- _Assignment_
After locating the line that contains "black donut (no.", transcribe exactly that line and each one after it until the data ends, skipping pictures.

- _Spatial object tracking data_
___
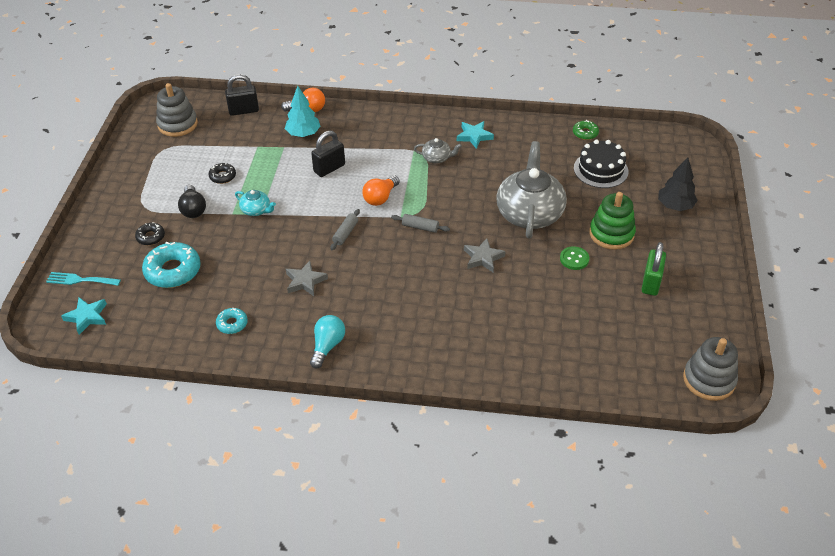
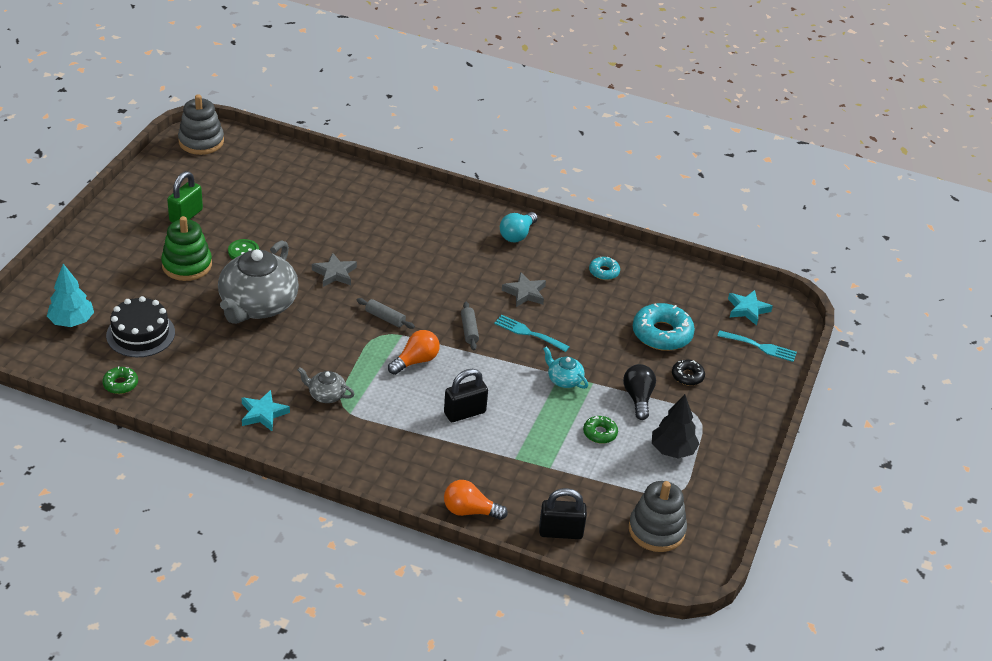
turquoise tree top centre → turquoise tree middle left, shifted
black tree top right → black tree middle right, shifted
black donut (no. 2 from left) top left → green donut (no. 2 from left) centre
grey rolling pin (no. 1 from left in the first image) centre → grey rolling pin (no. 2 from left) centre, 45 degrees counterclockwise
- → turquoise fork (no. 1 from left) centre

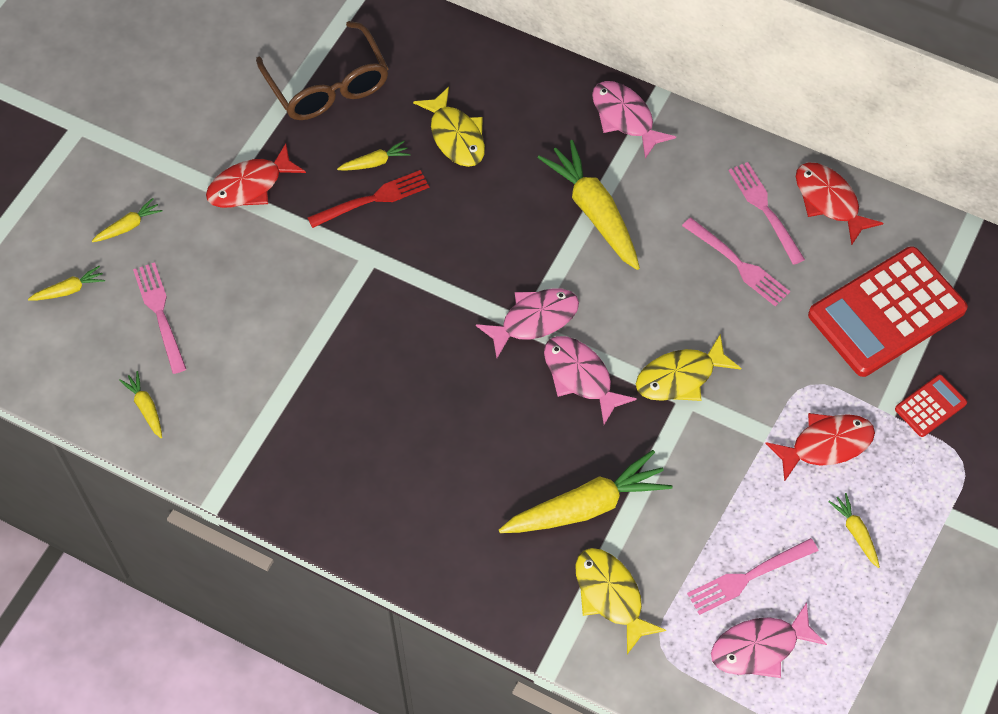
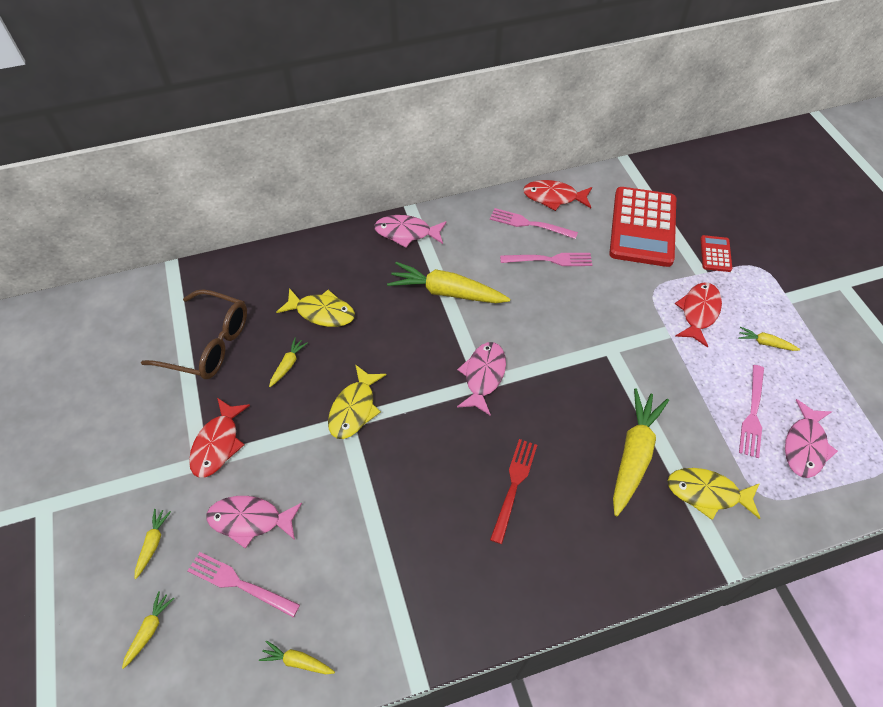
red fork top centre → red fork bottom centre, shifted
yellow fish (no. 3 from left in the first image) middle right → yellow fish (no. 2 from left) centre, shifted
pink fish (no. 2 from left in the first image) centre → pink fish (no. 1 from left) bottom left, shifted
___
- _Your response_
black donut (no. 2 from left) top left → green donut (no. 2 from left) centre
grey rolling pin (no. 1 from left in the first image) centre → grey rolling pin (no. 2 from left) centre, 45 degrees counterclockwise
- → turquoise fork (no. 1 from left) centre

red fork top centre → red fork bottom centre, shifted
yellow fish (no. 3 from left in the first image) middle right → yellow fish (no. 2 from left) centre, shifted
pink fish (no. 2 from left in the first image) centre → pink fish (no. 1 from left) bottom left, shifted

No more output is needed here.